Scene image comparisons
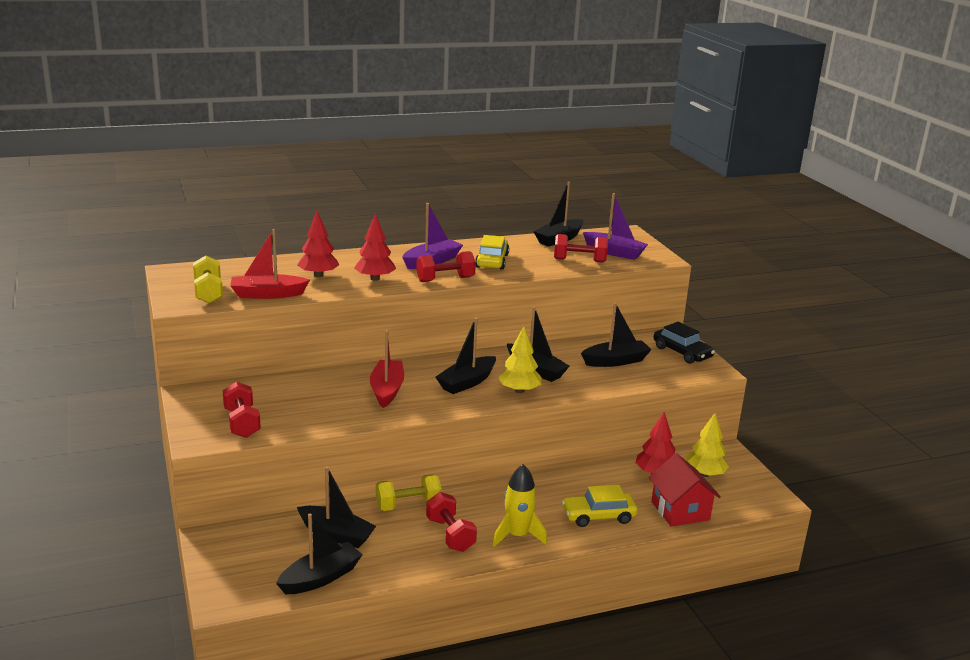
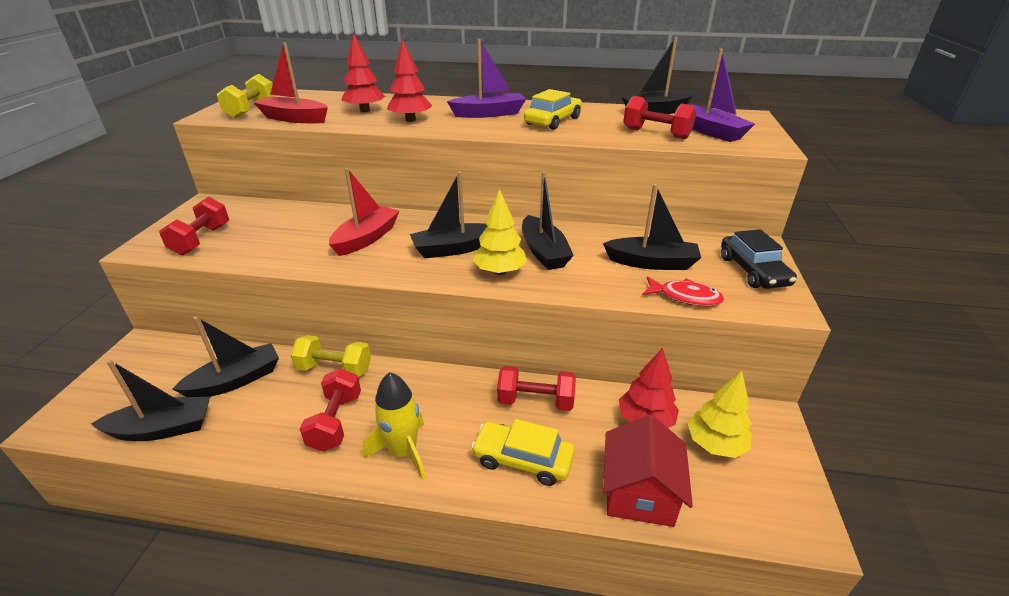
camera: 30 degrees right, 10 degrees up
black boat [297,466,376,548] -> black boat turned 90 degrees counterclockwise [172,316,279,397]
red dumbbell [416,251,476,282] -> red dumbbell moved to [497,366,576,411]
none -> red fish [642,276,724,306]

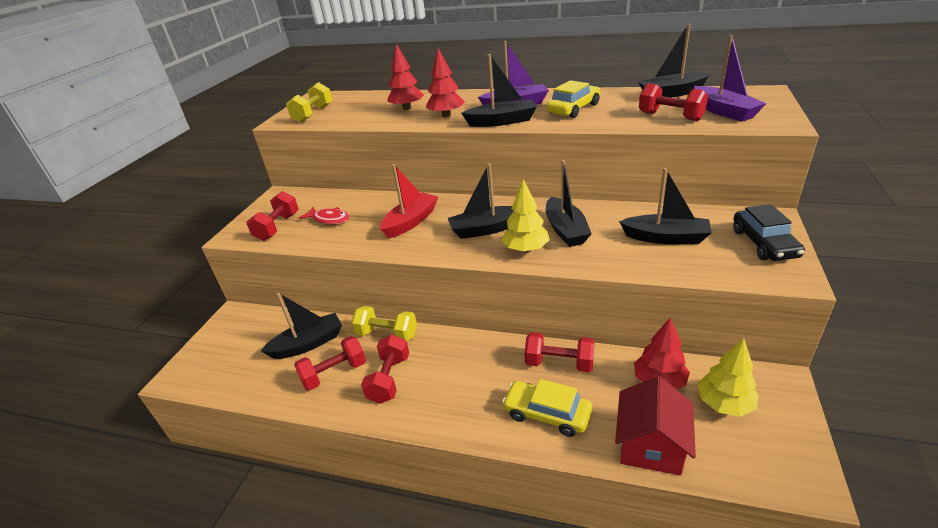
camera: 10 degrees right, 0 degrees up
black boat [91,360,210,441] -> black boat moved to [461,54,537,127]
red boat [254,42,328,123] -> none
yellow rocket [362,372,425,480] -> none
red fish [642,276,724,306] -> red fish moved to [299,207,349,225]
none -> red dumbbell [294,336,366,391]

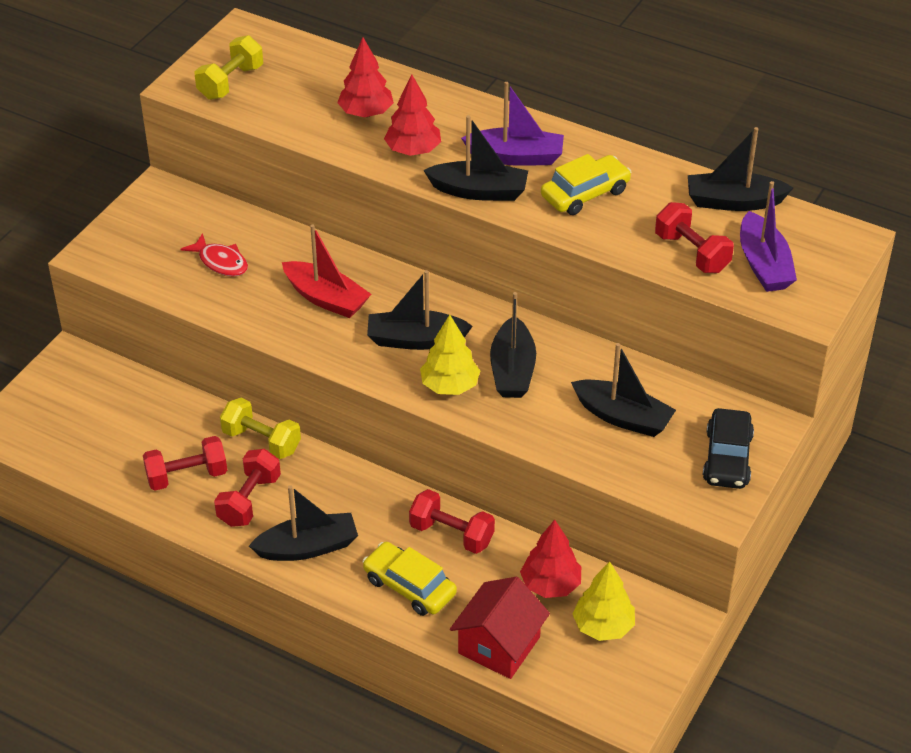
camera: 10 degrees right, 10 degrees up
red dumbbell [246,191,299,241] -> none
black boat [261,292,342,359] -> black boat moved to [249,485,358,561]
red boat [380,164,438,238] -> red boat turned 75 degrees clockwise [282,224,371,318]

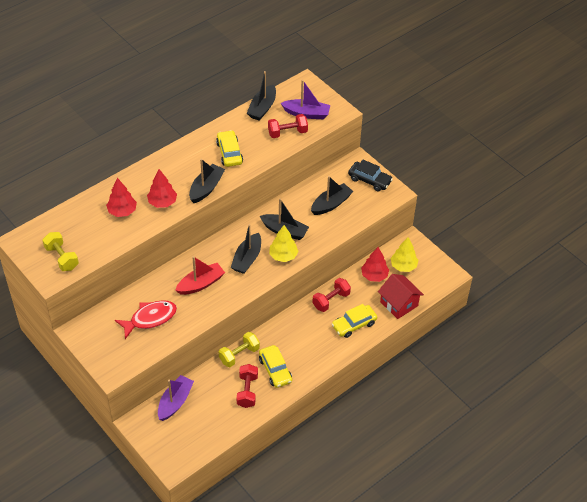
camera: 70 degrees left, 5 degrees up
red fish [181,233,248,276] -> red fish [115,300,177,339], size x1.51
red dumbbell [214,449,281,527] -> yellow car [259,345,292,388]
black boat [249,485,358,561] -> none
purple boat [461,82,564,166] -> purple boat moved to [158,375,194,421]

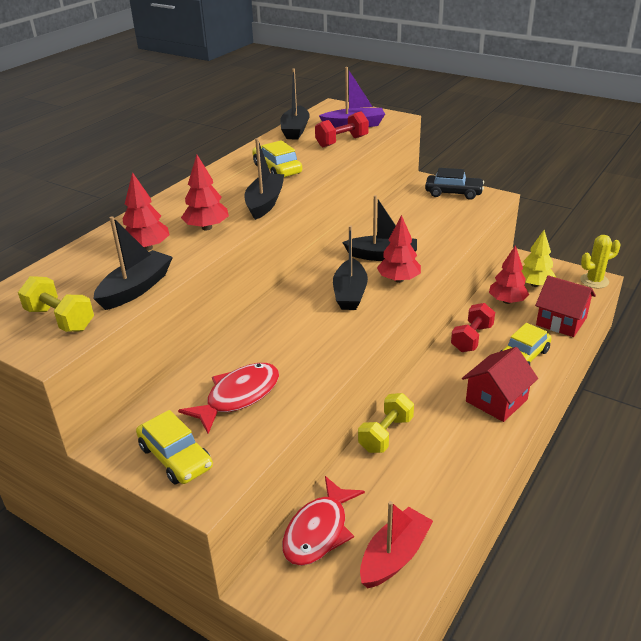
camera: 15 degrees left, 15 degrees down
purple boat [158,375,194,421] -> red fish [282,476,365,566]
red boat [175,256,225,295] -> red boat moved to [360,501,433,588]
red dumbbell [237,364,258,408] -> none
yellow car [259,345,292,388] -> yellow car moved to [136,410,213,484]
yellow tree [269,225,299,262] -> red tree [377,215,421,283]
black boat [311,176,353,215] -> black boat moved to [94,216,173,310]
none -> red house [462,347,538,422]
none -> yellow cactus [580,235,621,288]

■ TASK DESCRIPTION
Your task is to set down the records shown above exactly, minus any pictures.

■ WRITTEN RESPONSE
camera: 30 degrees right, 10 degrees up
black boat [297,466,376,548] -> black boat turned 90 degrees counterclockwise [172,316,279,397]
red dumbbell [416,251,476,282] -> red dumbbell moved to [497,366,576,411]
none -> red fish [642,276,724,306]

camera: 10 degrees right, 0 degrees up
black boat [91,360,210,441] -> black boat moved to [461,54,537,127]
red boat [254,42,328,123] -> none
yellow rocket [362,372,425,480] -> none
red fish [642,276,724,306] -> red fish moved to [299,207,349,225]
none -> red dumbbell [294,336,366,391]

camera: 10 degrees right, 10 degrees up
red dumbbell [246,191,299,241] -> none
black boat [261,292,342,359] -> black boat moved to [249,485,358,561]
red boat [380,164,438,238] -> red boat turned 75 degrees clockwise [282,224,371,318]

camera: 70 degrees left, 5 degrees up
red fish [181,233,248,276] -> red fish [115,300,177,339], size x1.51
red dumbbell [214,449,281,527] -> yellow car [259,345,292,388]
black boat [249,485,358,561] -> none
purple boat [461,82,564,166] -> purple boat moved to [158,375,194,421]

camera: 15 degrees left, 15 degrees down
purple boat [158,375,194,421] -> red fish [282,476,365,566]
red boat [175,256,225,295] -> red boat moved to [360,501,433,588]
red dumbbell [237,364,258,408] -> none
yellow car [259,345,292,388] -> yellow car moved to [136,410,213,484]
yellow tree [269,225,299,262] -> red tree [377,215,421,283]
black boat [311,176,353,215] -> black boat moved to [94,216,173,310]
none -> red house [462,347,538,422]
none -> yellow cactus [580,235,621,288]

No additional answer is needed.